Only the lines from the first line of the records through the line containing "white lamp: 1 -> 3" belong in the answer. Copy them exactly.
====== Data to examine ======
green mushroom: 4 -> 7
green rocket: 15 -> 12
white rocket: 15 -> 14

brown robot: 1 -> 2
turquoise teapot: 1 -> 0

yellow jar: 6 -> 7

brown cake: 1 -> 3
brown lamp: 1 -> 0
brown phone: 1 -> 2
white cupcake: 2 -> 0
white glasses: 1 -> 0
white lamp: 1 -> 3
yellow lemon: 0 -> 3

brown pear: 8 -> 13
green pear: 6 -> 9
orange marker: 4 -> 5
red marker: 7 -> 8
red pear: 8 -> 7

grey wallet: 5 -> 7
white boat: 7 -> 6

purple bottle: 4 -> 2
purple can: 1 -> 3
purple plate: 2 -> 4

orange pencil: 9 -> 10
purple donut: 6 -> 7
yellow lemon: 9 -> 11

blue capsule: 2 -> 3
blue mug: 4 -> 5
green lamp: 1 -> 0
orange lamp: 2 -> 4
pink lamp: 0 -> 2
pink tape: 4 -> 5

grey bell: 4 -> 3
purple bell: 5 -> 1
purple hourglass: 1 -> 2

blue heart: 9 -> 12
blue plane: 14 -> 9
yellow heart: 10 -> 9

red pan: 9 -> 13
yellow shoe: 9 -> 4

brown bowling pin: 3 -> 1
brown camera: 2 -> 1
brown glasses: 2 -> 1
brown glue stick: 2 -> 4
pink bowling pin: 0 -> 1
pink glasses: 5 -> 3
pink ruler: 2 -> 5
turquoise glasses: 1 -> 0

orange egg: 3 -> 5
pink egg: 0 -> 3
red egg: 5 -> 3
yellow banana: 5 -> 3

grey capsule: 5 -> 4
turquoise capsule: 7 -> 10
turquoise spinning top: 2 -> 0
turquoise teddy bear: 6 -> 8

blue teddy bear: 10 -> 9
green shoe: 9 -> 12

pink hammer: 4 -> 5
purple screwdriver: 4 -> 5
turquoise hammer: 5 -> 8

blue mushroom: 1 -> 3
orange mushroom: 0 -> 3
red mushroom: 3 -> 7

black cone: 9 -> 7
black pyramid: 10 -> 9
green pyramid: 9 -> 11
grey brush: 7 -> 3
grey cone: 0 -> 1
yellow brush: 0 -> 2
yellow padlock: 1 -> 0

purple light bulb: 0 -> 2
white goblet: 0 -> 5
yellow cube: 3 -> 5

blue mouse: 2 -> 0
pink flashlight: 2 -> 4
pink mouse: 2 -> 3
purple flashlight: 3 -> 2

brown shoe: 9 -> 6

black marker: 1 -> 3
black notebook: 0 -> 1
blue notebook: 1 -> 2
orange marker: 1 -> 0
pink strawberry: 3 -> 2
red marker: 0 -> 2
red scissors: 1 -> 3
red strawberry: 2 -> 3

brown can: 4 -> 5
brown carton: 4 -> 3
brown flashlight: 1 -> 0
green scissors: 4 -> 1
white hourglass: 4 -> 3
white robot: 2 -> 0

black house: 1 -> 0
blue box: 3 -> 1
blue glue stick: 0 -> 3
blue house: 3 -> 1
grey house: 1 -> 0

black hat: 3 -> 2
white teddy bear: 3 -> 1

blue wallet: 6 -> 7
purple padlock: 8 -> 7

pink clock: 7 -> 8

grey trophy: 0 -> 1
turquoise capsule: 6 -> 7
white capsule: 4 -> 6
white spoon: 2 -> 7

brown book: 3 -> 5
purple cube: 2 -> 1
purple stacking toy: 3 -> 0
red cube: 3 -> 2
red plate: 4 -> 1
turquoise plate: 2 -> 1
======
Reply:
green mushroom: 4 -> 7
green rocket: 15 -> 12
white rocket: 15 -> 14

brown robot: 1 -> 2
turquoise teapot: 1 -> 0

yellow jar: 6 -> 7

brown cake: 1 -> 3
brown lamp: 1 -> 0
brown phone: 1 -> 2
white cupcake: 2 -> 0
white glasses: 1 -> 0
white lamp: 1 -> 3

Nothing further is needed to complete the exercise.